- **Required action**
The output consists only of the lines from the one with "D4: none -> LED blue (A J1/4, K VDD)" through the end of the records, each printed exactly, and contains no pictures.

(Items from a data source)
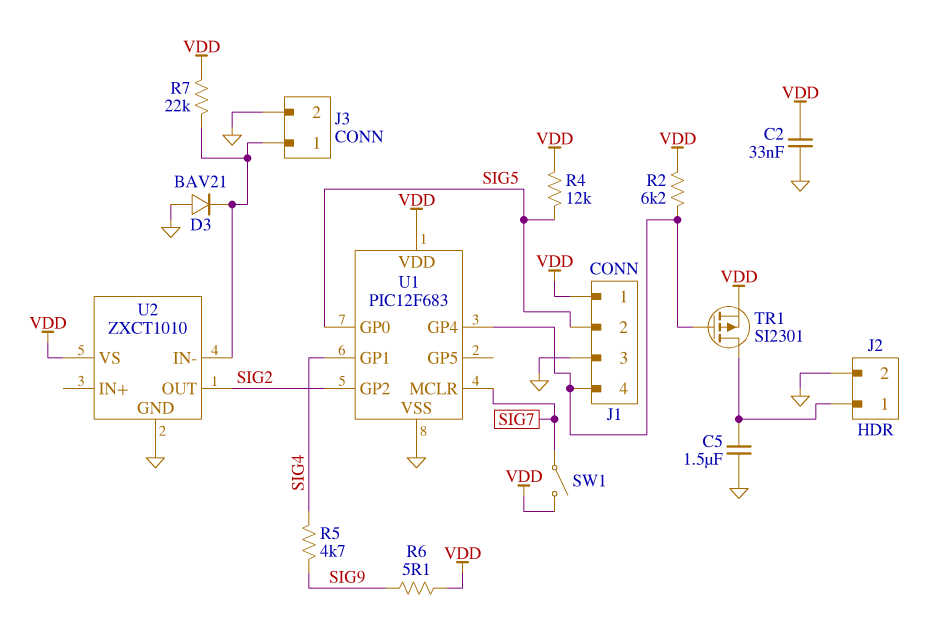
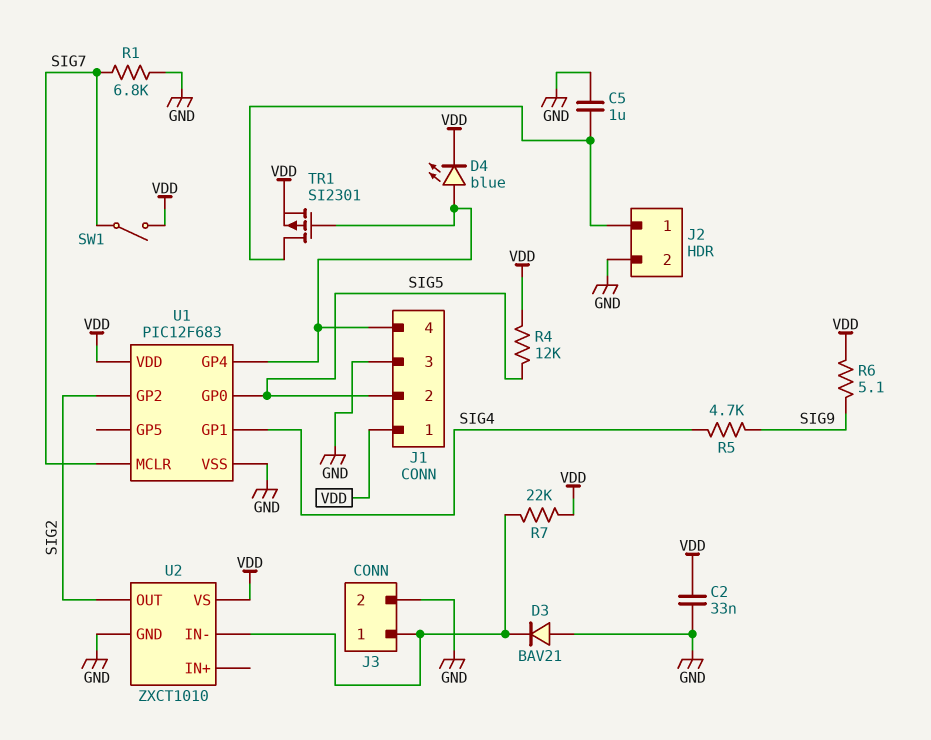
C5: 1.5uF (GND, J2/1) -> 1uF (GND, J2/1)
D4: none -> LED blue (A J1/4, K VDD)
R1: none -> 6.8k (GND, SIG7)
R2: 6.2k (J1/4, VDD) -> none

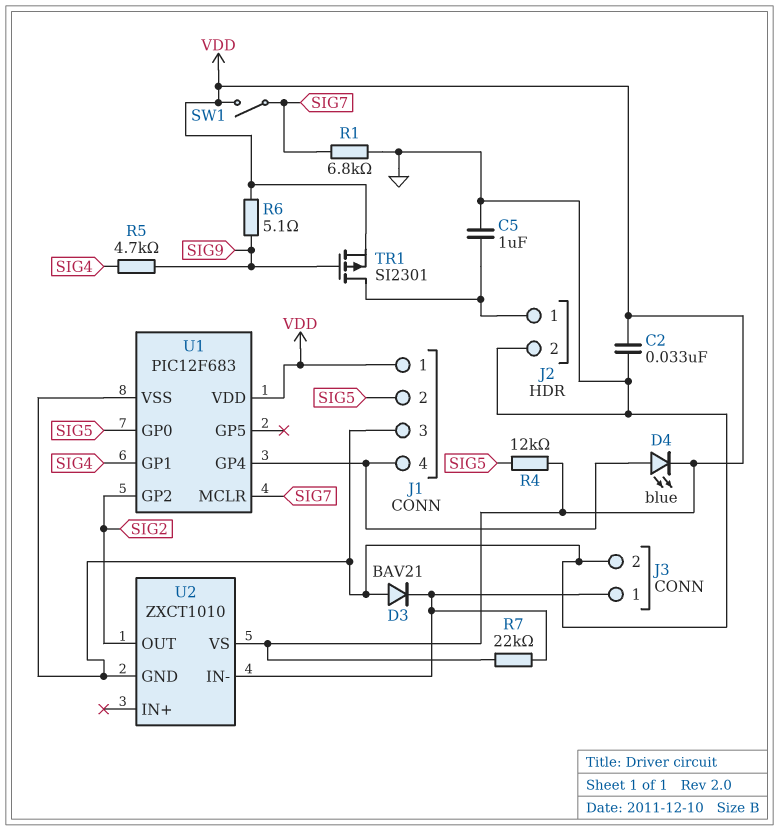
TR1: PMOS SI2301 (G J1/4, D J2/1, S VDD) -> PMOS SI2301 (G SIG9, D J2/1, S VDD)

- **Exercise result**
D4: none -> LED blue (A J1/4, K VDD)
R1: none -> 6.8k (GND, SIG7)
R2: 6.2k (J1/4, VDD) -> none

TR1: PMOS SI2301 (G J1/4, D J2/1, S VDD) -> PMOS SI2301 (G SIG9, D J2/1, S VDD)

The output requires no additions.